### DATA
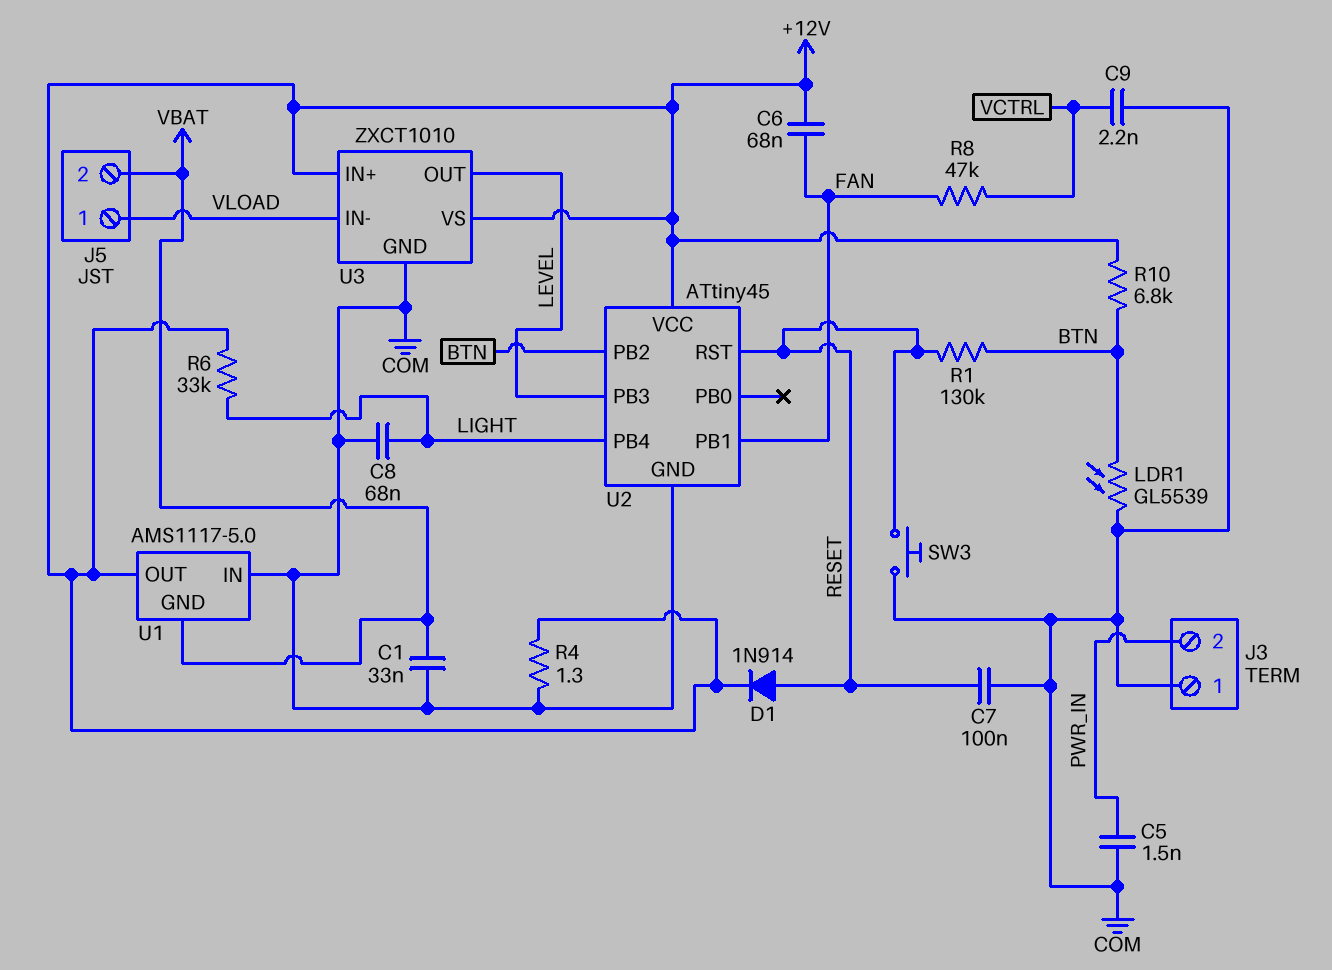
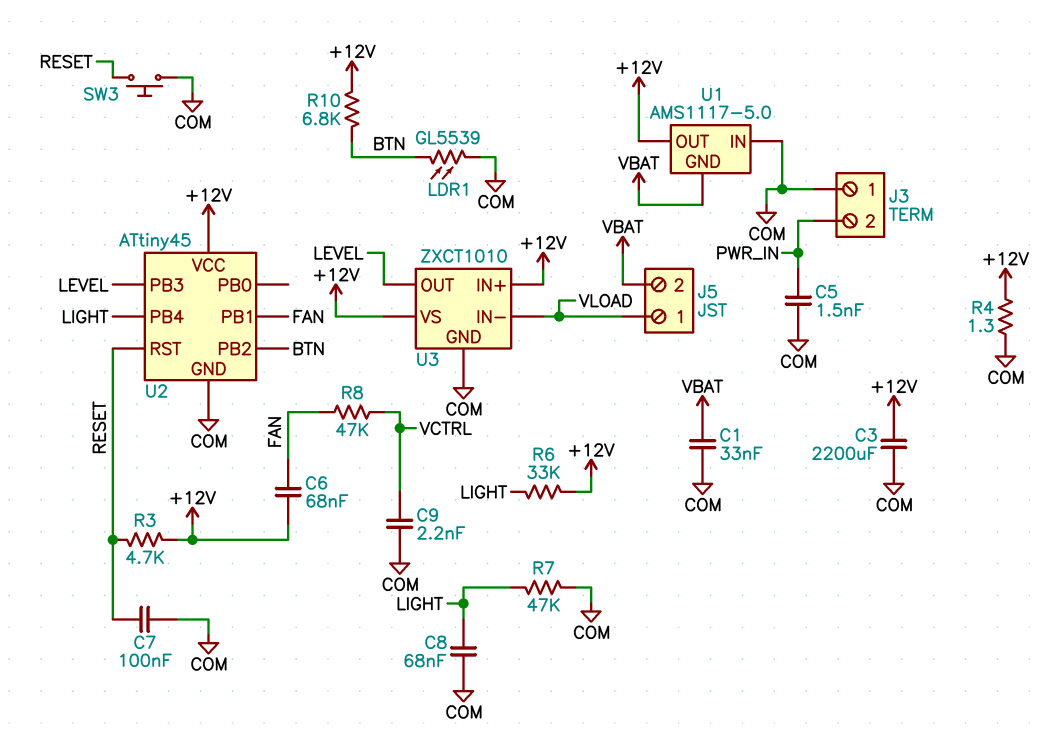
C3: none -> 2200uF (+12V, COM)
D1: diode 1N914 (A RESET, K +12V) -> none
R1: 130k (BTN, RESET) -> none
R3: none -> 4.7k (+12V, RESET)
R7: none -> 47k (COM, LIGHT)

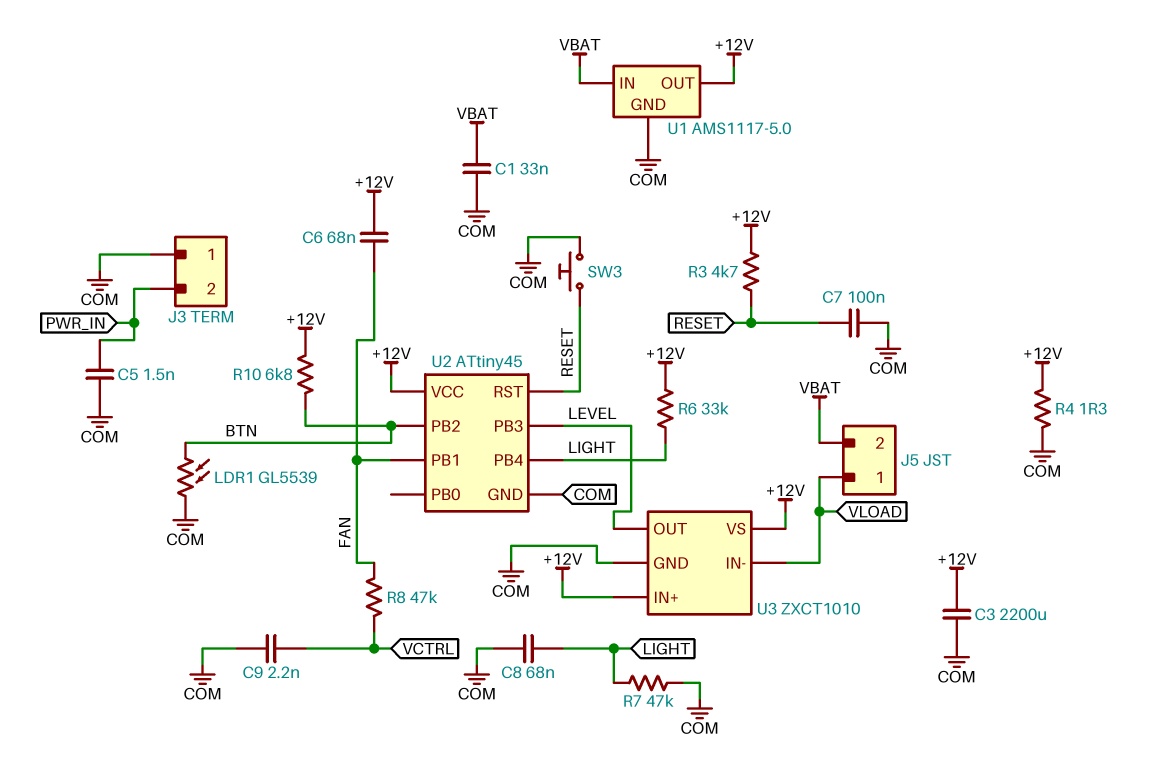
U1 pin GND: VBAT -> COM
U1 pin IN: COM -> VBAT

### WORK INSTRUCTION
After removing each picture, print the entries above exactly as they were.

### RESULT FOR THIS EXERCISE
C3: none -> 2200uF (+12V, COM)
D1: diode 1N914 (A RESET, K +12V) -> none
R1: 130k (BTN, RESET) -> none
R3: none -> 4.7k (+12V, RESET)
R7: none -> 47k (COM, LIGHT)

U1 pin GND: VBAT -> COM
U1 pin IN: COM -> VBAT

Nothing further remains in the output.